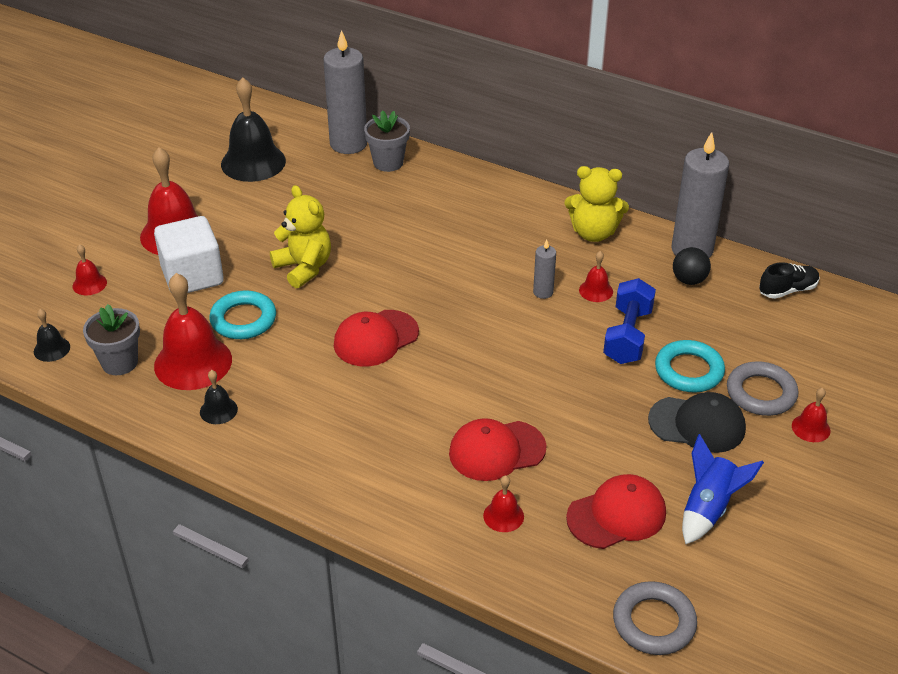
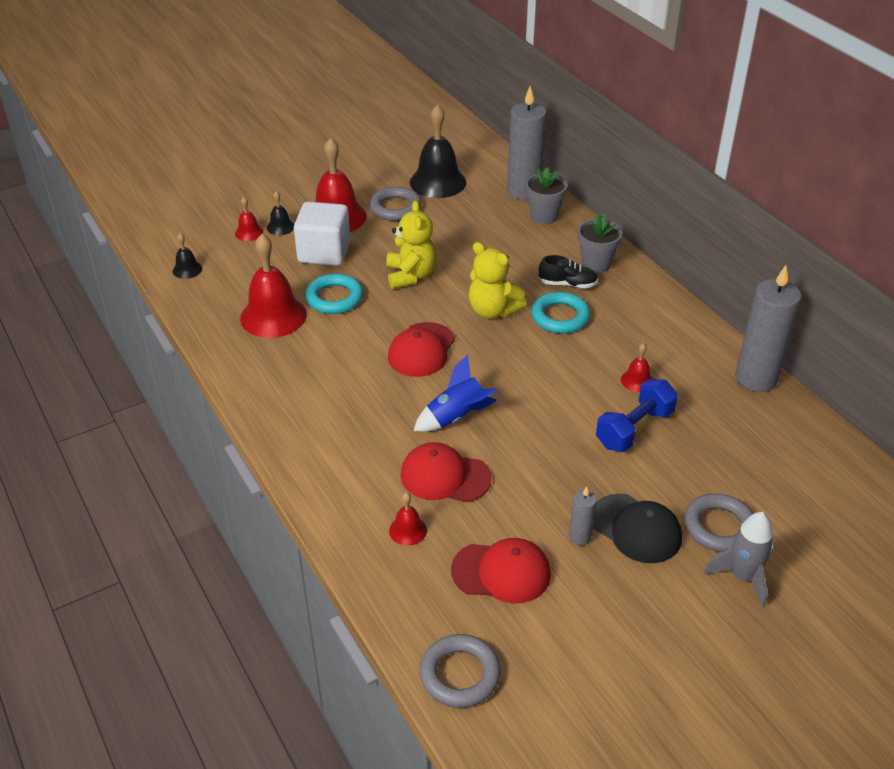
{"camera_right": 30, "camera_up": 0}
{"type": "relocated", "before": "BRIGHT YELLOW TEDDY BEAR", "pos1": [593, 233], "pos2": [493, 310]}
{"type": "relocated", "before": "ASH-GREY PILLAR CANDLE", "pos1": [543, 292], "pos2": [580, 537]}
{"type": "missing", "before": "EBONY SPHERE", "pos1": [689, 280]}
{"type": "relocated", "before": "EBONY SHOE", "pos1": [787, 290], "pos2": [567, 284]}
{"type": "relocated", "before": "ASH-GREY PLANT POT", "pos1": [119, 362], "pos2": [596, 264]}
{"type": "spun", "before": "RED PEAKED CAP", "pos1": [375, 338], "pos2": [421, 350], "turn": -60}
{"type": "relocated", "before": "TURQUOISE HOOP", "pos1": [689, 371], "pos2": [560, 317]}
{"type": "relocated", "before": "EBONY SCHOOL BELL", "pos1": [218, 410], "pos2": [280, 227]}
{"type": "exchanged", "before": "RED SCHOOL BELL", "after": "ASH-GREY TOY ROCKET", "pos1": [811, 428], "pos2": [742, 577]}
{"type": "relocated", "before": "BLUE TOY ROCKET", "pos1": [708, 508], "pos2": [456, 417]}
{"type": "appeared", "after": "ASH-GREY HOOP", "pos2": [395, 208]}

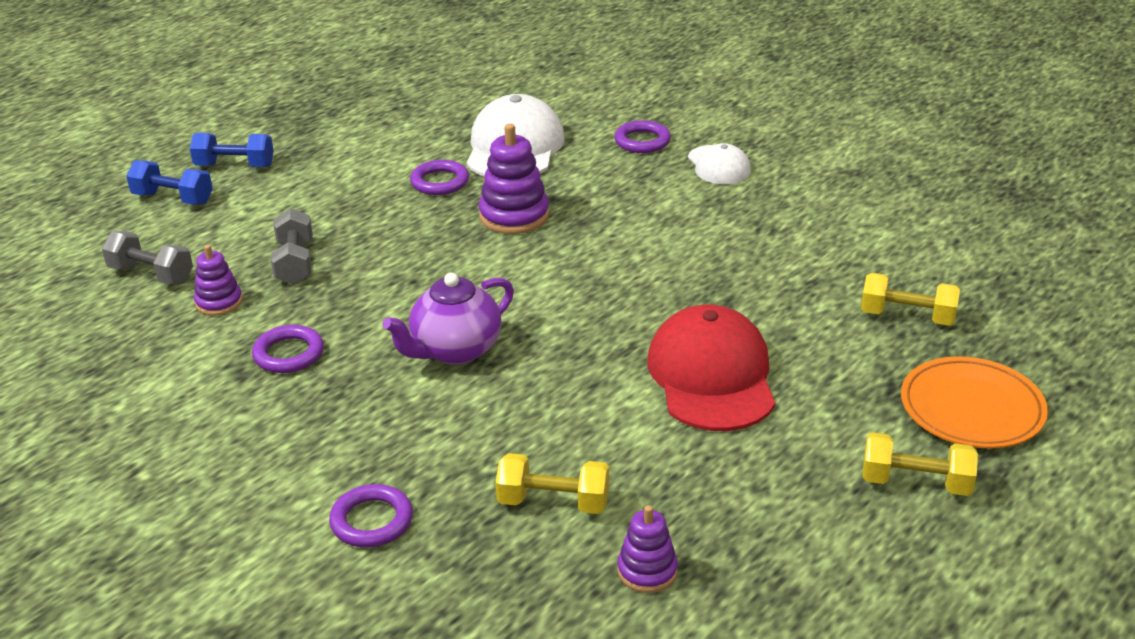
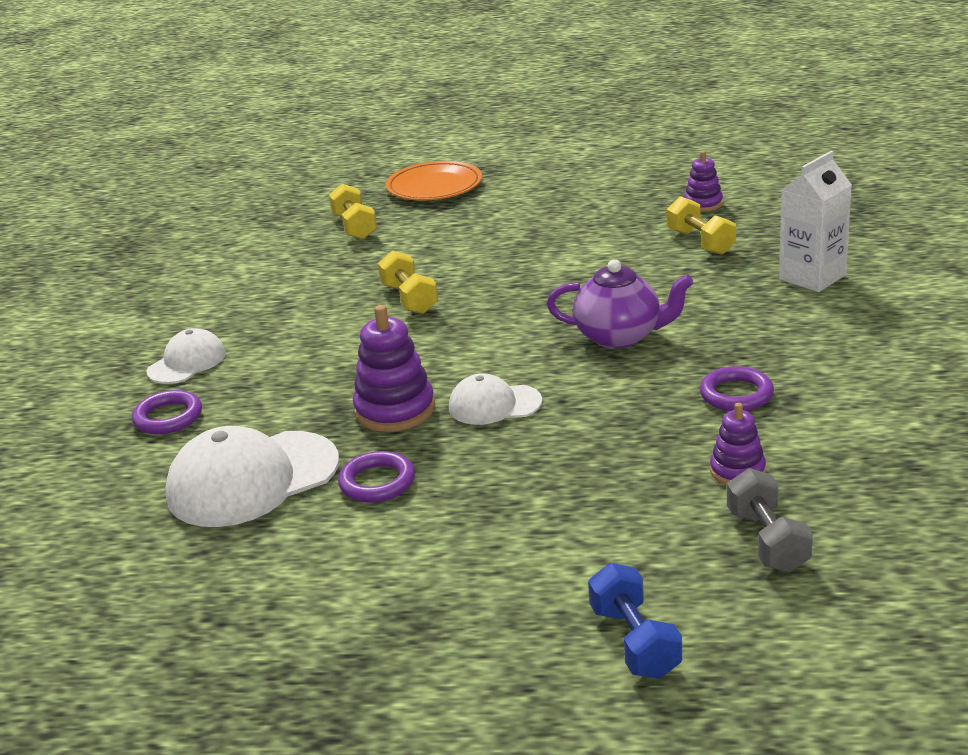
{"camera_right": -125, "camera_up": -5}
{"type": "missing", "before": "BLUE DUMBBELL", "pos1": [235, 166]}
{"type": "missing", "before": "ASH-GREY DUMBBELL", "pos1": [295, 263]}
{"type": "missing", "before": "RED PEAKED CAP", "pos1": [712, 376]}
{"type": "relocated", "before": "BRIGHT YELLOW DUMBBELL", "pos1": [915, 483], "pos2": [409, 299]}
{"type": "exchanged", "before": "ROYAL PURPLE HOOP", "after": "WHITE MILK CARTON", "pos1": [372, 521], "pos2": [812, 277]}
{"type": "appeared", "after": "WHITE PEAKED CAP", "pos2": [494, 405]}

▸ **WORK TO COMPLETE**: Write the material out again word for word and omit any images.

▸ **EXERCISE OUTPUT**:
{"camera_right": 30, "camera_up": 0}
{"type": "relocated", "before": "BRIGHT YELLOW TEDDY BEAR", "pos1": [593, 233], "pos2": [493, 310]}
{"type": "relocated", "before": "ASH-GREY PILLAR CANDLE", "pos1": [543, 292], "pos2": [580, 537]}
{"type": "missing", "before": "EBONY SPHERE", "pos1": [689, 280]}
{"type": "relocated", "before": "EBONY SHOE", "pos1": [787, 290], "pos2": [567, 284]}
{"type": "relocated", "before": "ASH-GREY PLANT POT", "pos1": [119, 362], "pos2": [596, 264]}
{"type": "spun", "before": "RED PEAKED CAP", "pos1": [375, 338], "pos2": [421, 350], "turn": -60}
{"type": "relocated", "before": "TURQUOISE HOOP", "pos1": [689, 371], "pos2": [560, 317]}
{"type": "relocated", "before": "EBONY SCHOOL BELL", "pos1": [218, 410], "pos2": [280, 227]}
{"type": "exchanged", "before": "RED SCHOOL BELL", "after": "ASH-GREY TOY ROCKET", "pos1": [811, 428], "pos2": [742, 577]}
{"type": "relocated", "before": "BLUE TOY ROCKET", "pos1": [708, 508], "pos2": [456, 417]}
{"type": "appeared", "after": "ASH-GREY HOOP", "pos2": [395, 208]}

{"camera_right": -125, "camera_up": -5}
{"type": "missing", "before": "BLUE DUMBBELL", "pos1": [235, 166]}
{"type": "missing", "before": "ASH-GREY DUMBBELL", "pos1": [295, 263]}
{"type": "missing", "before": "RED PEAKED CAP", "pos1": [712, 376]}
{"type": "relocated", "before": "BRIGHT YELLOW DUMBBELL", "pos1": [915, 483], "pos2": [409, 299]}
{"type": "exchanged", "before": "ROYAL PURPLE HOOP", "after": "WHITE MILK CARTON", "pos1": [372, 521], "pos2": [812, 277]}
{"type": "appeared", "after": "WHITE PEAKED CAP", "pos2": [494, 405]}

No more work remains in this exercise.